# TASK DIRECTIONS:
Once you reach the end of the data, transcribe all of it exactly.

[DATASET RECORDS — start]

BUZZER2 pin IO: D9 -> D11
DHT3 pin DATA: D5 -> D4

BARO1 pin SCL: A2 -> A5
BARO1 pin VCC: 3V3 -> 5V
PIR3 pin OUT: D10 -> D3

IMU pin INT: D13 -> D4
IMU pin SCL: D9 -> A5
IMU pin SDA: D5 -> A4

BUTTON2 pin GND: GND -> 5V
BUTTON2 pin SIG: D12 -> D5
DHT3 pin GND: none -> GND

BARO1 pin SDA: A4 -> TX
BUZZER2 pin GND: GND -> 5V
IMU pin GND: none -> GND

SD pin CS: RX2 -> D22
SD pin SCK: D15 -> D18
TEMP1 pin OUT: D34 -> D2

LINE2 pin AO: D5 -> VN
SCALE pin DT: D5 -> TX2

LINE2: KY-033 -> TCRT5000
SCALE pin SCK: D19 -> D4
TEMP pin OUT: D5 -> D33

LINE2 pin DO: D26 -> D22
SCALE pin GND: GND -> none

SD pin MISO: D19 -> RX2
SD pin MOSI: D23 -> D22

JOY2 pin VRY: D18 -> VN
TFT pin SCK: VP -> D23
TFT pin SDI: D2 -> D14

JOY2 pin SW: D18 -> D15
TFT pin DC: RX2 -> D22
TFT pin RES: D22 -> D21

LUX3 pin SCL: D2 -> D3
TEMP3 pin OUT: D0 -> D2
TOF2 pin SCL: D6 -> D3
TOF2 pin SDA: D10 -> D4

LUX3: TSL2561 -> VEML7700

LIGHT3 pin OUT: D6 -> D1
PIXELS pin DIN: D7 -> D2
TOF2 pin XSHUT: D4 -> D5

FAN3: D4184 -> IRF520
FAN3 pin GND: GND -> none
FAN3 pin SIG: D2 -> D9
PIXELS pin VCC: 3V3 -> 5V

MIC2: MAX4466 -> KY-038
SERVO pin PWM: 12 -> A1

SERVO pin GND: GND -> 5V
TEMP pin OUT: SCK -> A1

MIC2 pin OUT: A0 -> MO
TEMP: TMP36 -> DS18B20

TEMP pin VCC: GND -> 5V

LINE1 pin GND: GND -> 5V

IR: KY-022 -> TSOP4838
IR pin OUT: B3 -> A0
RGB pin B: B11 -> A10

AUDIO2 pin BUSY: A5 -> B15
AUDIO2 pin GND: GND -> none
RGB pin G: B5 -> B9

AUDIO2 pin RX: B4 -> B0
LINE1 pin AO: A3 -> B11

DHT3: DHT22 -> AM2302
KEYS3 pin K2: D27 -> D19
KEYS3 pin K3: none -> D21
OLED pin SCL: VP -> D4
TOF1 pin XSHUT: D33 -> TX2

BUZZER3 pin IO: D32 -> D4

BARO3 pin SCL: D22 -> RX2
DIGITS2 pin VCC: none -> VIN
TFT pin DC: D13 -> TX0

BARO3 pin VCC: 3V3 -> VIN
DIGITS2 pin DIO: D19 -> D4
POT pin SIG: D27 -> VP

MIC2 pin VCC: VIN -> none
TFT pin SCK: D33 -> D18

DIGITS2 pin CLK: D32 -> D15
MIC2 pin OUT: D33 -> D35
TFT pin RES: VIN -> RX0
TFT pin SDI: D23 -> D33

[DATASET RECORDS — finish]

# RESPONSE:
BUZZER2 pin IO: D9 -> D11
DHT3 pin DATA: D5 -> D4

BARO1 pin SCL: A2 -> A5
BARO1 pin VCC: 3V3 -> 5V
PIR3 pin OUT: D10 -> D3

IMU pin INT: D13 -> D4
IMU pin SCL: D9 -> A5
IMU pin SDA: D5 -> A4

BUTTON2 pin GND: GND -> 5V
BUTTON2 pin SIG: D12 -> D5
DHT3 pin GND: none -> GND

BARO1 pin SDA: A4 -> TX
BUZZER2 pin GND: GND -> 5V
IMU pin GND: none -> GND

SD pin CS: RX2 -> D22
SD pin SCK: D15 -> D18
TEMP1 pin OUT: D34 -> D2

LINE2 pin AO: D5 -> VN
SCALE pin DT: D5 -> TX2

LINE2: KY-033 -> TCRT5000
SCALE pin SCK: D19 -> D4
TEMP pin OUT: D5 -> D33

LINE2 pin DO: D26 -> D22
SCALE pin GND: GND -> none

SD pin MISO: D19 -> RX2
SD pin MOSI: D23 -> D22

JOY2 pin VRY: D18 -> VN
TFT pin SCK: VP -> D23
TFT pin SDI: D2 -> D14

JOY2 pin SW: D18 -> D15
TFT pin DC: RX2 -> D22
TFT pin RES: D22 -> D21

LUX3 pin SCL: D2 -> D3
TEMP3 pin OUT: D0 -> D2
TOF2 pin SCL: D6 -> D3
TOF2 pin SDA: D10 -> D4

LUX3: TSL2561 -> VEML7700

LIGHT3 pin OUT: D6 -> D1
PIXELS pin DIN: D7 -> D2
TOF2 pin XSHUT: D4 -> D5

FAN3: D4184 -> IRF520
FAN3 pin GND: GND -> none
FAN3 pin SIG: D2 -> D9
PIXELS pin VCC: 3V3 -> 5V

MIC2: MAX4466 -> KY-038
SERVO pin PWM: 12 -> A1

SERVO pin GND: GND -> 5V
TEMP pin OUT: SCK -> A1

MIC2 pin OUT: A0 -> MO
TEMP: TMP36 -> DS18B20

TEMP pin VCC: GND -> 5V

LINE1 pin GND: GND -> 5V

IR: KY-022 -> TSOP4838
IR pin OUT: B3 -> A0
RGB pin B: B11 -> A10

AUDIO2 pin BUSY: A5 -> B15
AUDIO2 pin GND: GND -> none
RGB pin G: B5 -> B9

AUDIO2 pin RX: B4 -> B0
LINE1 pin AO: A3 -> B11

DHT3: DHT22 -> AM2302
KEYS3 pin K2: D27 -> D19
KEYS3 pin K3: none -> D21
OLED pin SCL: VP -> D4
TOF1 pin XSHUT: D33 -> TX2

BUZZER3 pin IO: D32 -> D4

BARO3 pin SCL: D22 -> RX2
DIGITS2 pin VCC: none -> VIN
TFT pin DC: D13 -> TX0

BARO3 pin VCC: 3V3 -> VIN
DIGITS2 pin DIO: D19 -> D4
POT pin SIG: D27 -> VP

MIC2 pin VCC: VIN -> none
TFT pin SCK: D33 -> D18

DIGITS2 pin CLK: D32 -> D15
MIC2 pin OUT: D33 -> D35
TFT pin RES: VIN -> RX0
TFT pin SDI: D23 -> D33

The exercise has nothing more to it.